• **Record extracts**:

====

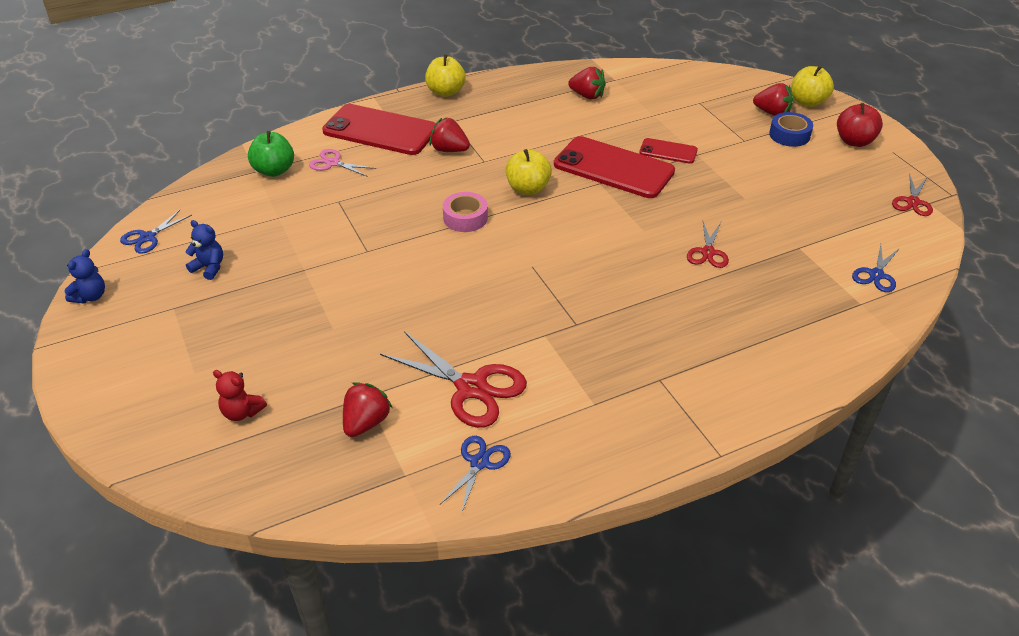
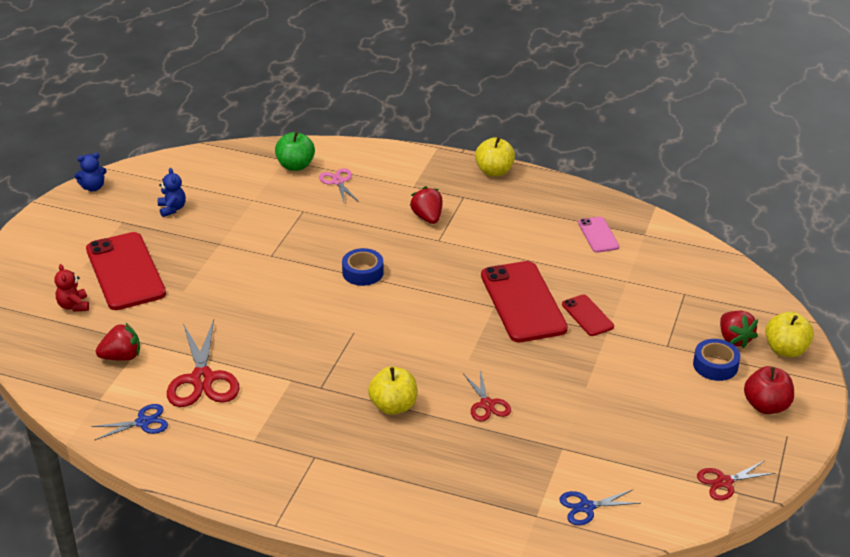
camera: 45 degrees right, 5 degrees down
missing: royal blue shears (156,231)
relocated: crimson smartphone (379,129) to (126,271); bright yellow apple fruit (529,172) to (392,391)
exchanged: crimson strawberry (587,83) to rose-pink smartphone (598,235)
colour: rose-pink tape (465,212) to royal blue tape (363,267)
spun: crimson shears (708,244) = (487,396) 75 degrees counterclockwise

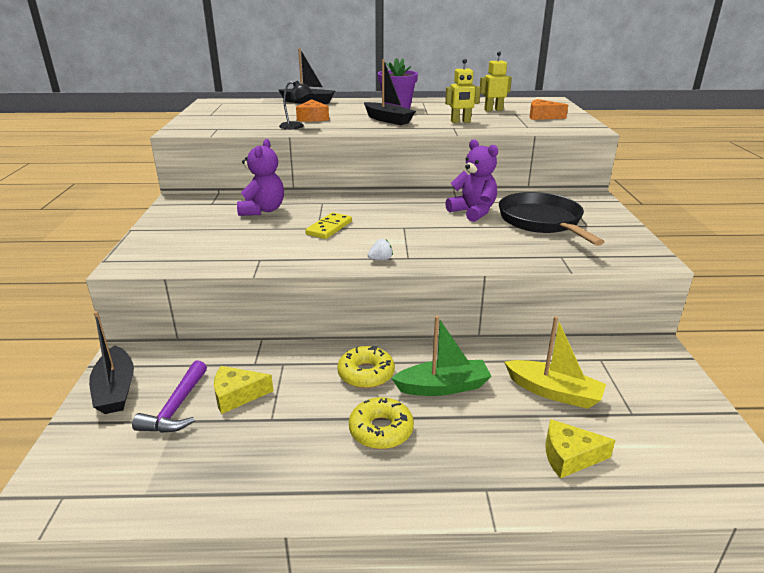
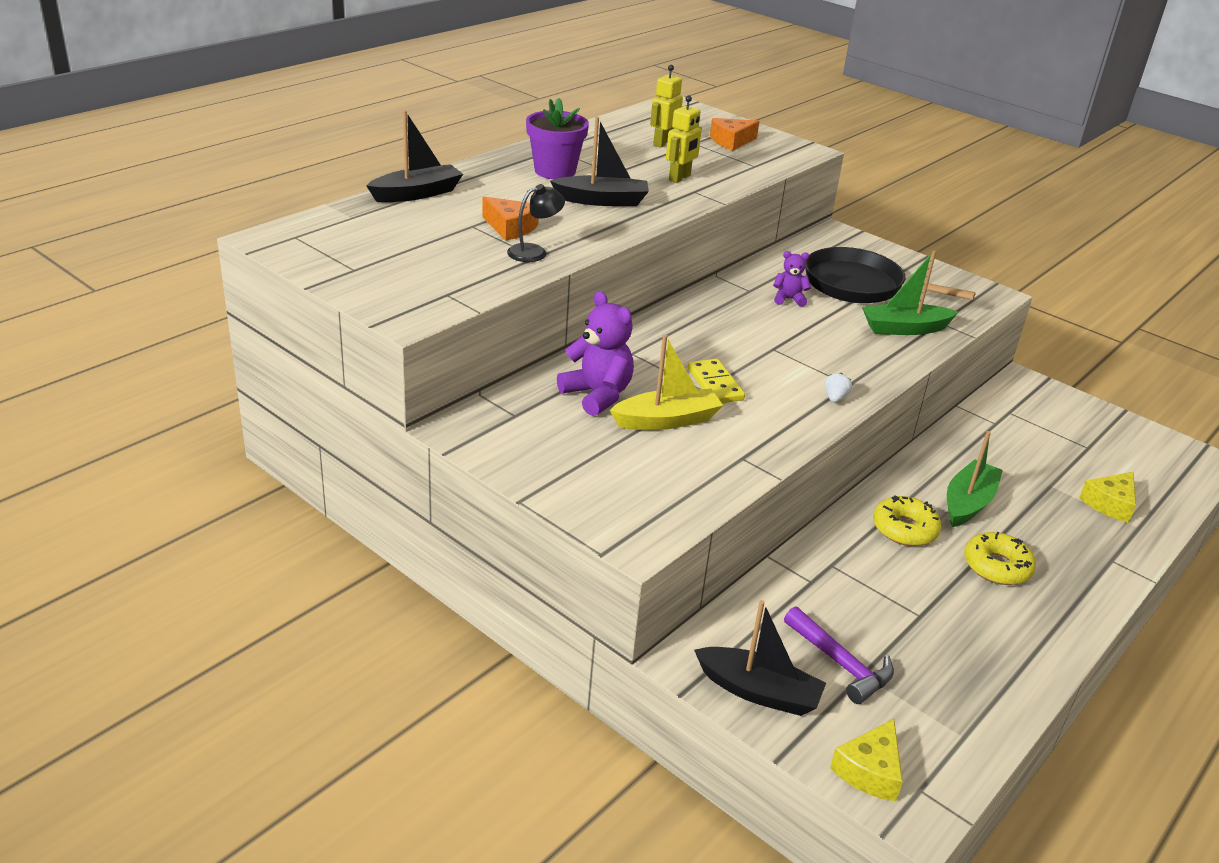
camera: 50 degrees left, 5 degrees up
appeared: leaf-green boat (910,293)
relocated: bright yellow cheese wedge (243,390) to (866,760); bright yellow boat (555,362) to (666,382)
size: royal purple teddy bear (471,180) = (792,279) x0.56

====

• **Work required**:
Across the records above, return every line that contains the word "blue".

• **Response to the exercise**:
missing: royal blue shears (156,231)
colour: rose-pink tape (465,212) to royal blue tape (363,267)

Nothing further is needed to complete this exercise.